BEGIN Supplied information

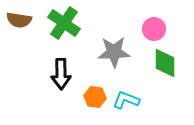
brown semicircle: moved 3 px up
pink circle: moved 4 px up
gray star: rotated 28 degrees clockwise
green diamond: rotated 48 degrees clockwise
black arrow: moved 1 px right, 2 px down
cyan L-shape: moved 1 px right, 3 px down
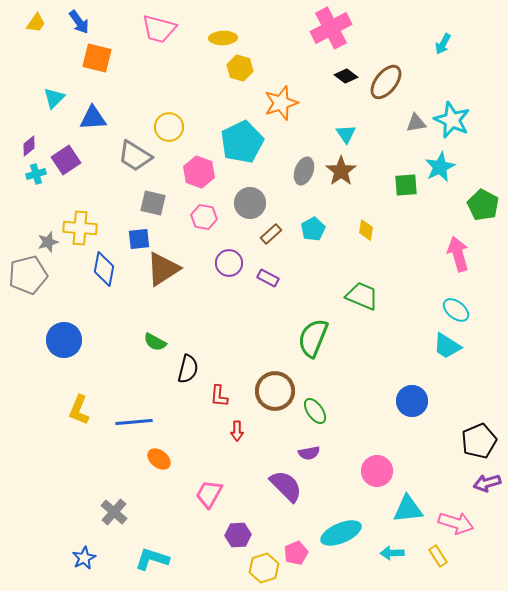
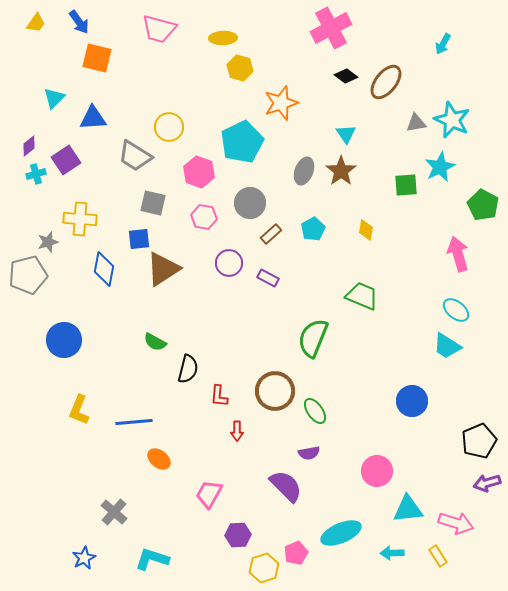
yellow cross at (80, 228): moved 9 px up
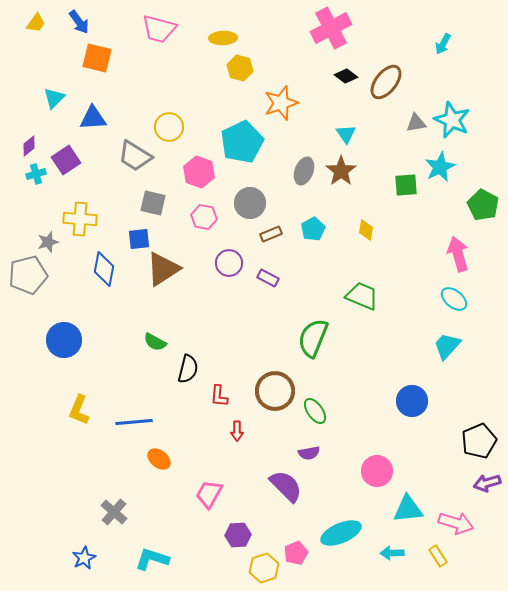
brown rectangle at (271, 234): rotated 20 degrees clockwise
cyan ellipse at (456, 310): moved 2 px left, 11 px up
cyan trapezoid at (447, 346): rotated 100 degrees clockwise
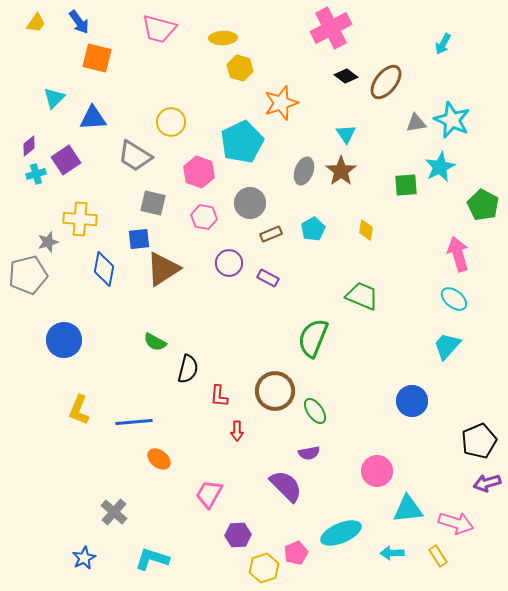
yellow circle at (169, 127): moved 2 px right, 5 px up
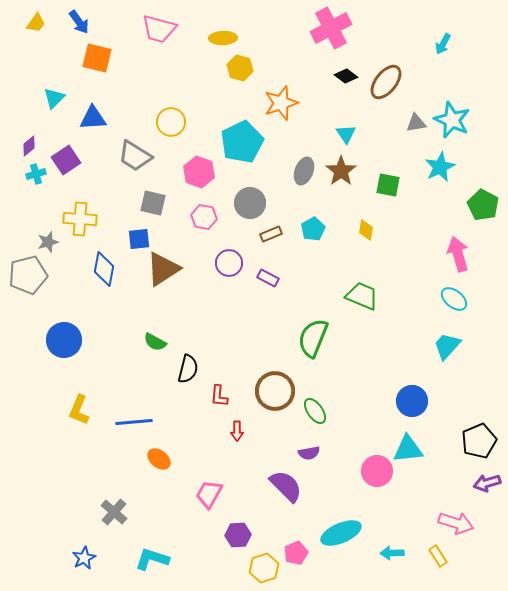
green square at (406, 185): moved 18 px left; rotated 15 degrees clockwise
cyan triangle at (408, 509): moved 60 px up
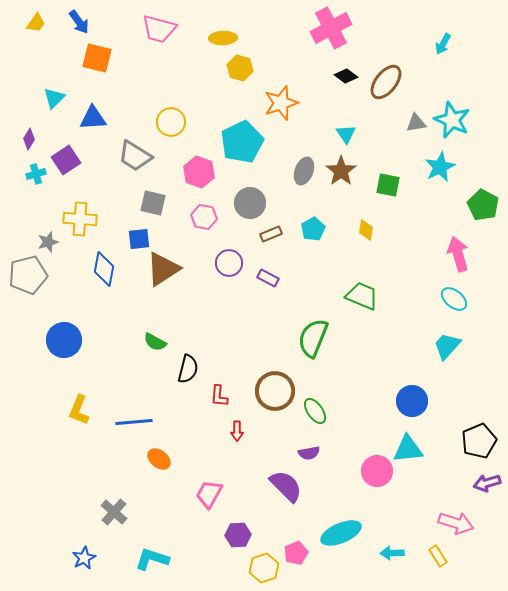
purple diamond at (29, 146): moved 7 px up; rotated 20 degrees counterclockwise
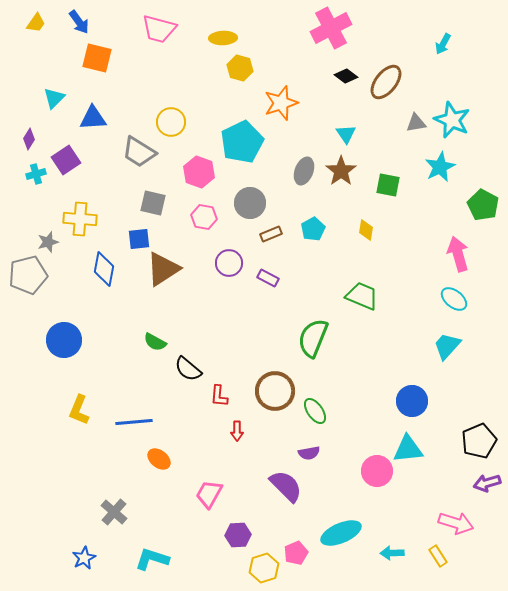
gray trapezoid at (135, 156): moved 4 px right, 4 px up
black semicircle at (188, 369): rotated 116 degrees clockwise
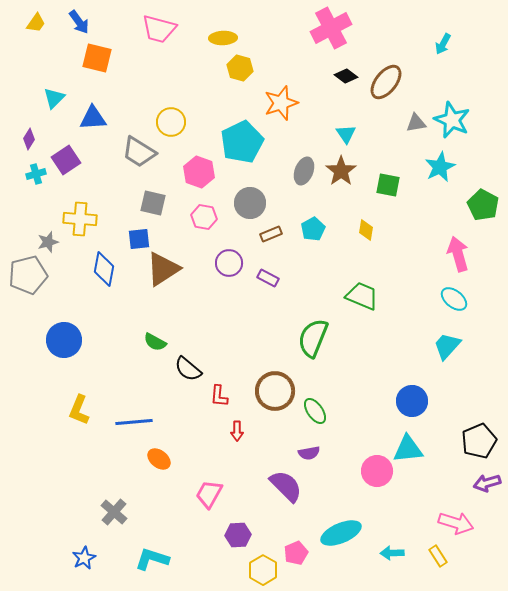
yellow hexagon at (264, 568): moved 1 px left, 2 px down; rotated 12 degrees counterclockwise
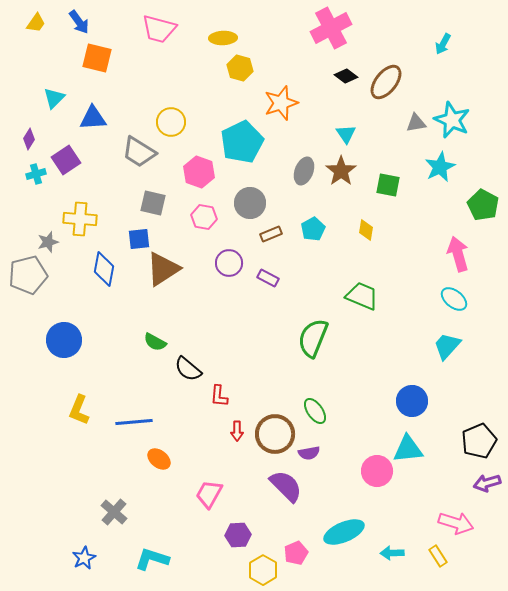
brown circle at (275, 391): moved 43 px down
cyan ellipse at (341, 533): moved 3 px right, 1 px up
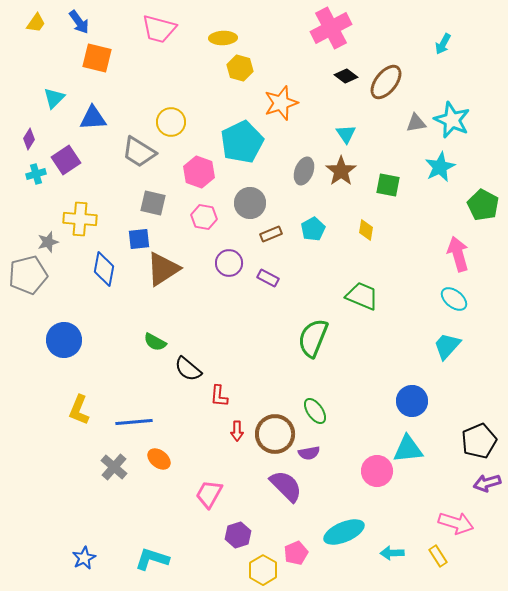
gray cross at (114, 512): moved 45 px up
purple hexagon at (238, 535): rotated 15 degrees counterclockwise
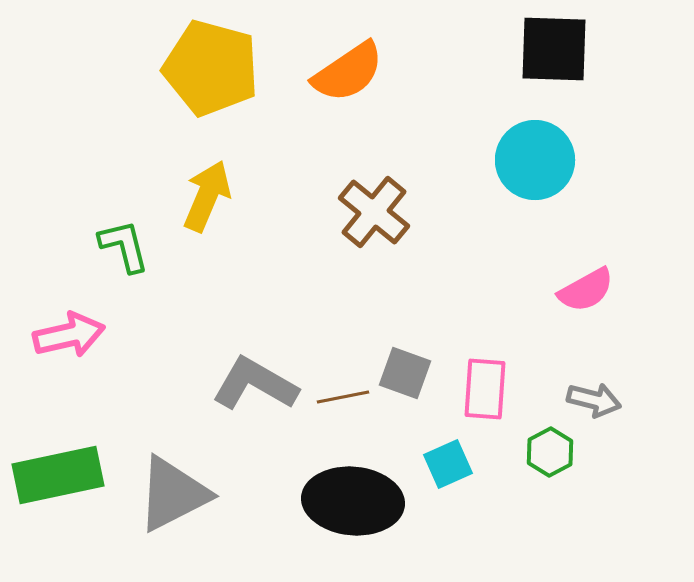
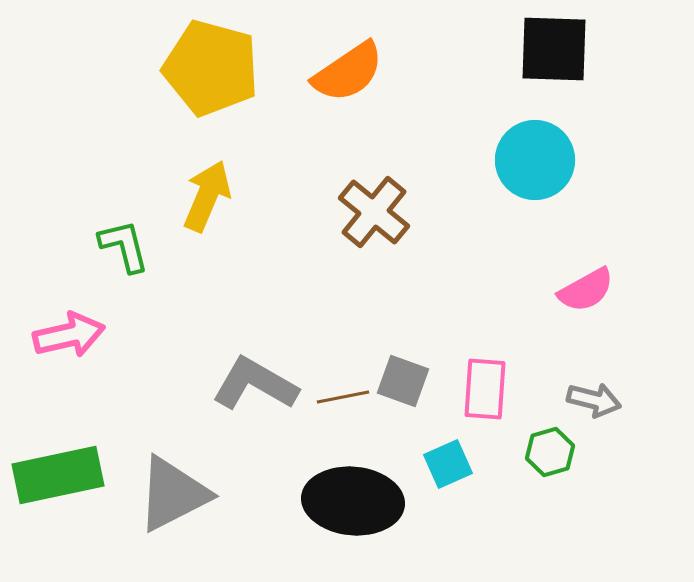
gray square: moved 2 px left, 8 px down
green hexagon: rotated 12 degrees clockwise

END Supplied information

Challenge =>
Please list every line of the records that contains the word "left", treating uppercase and lowercase as different.

Exercise output =>
cyan ellipse at (456, 310): moved 2 px left, 11 px up
green square at (406, 185): moved 18 px left; rotated 15 degrees clockwise
yellow hexagon at (264, 568): moved 1 px left, 2 px down; rotated 12 degrees counterclockwise
gray square: moved 2 px left, 8 px down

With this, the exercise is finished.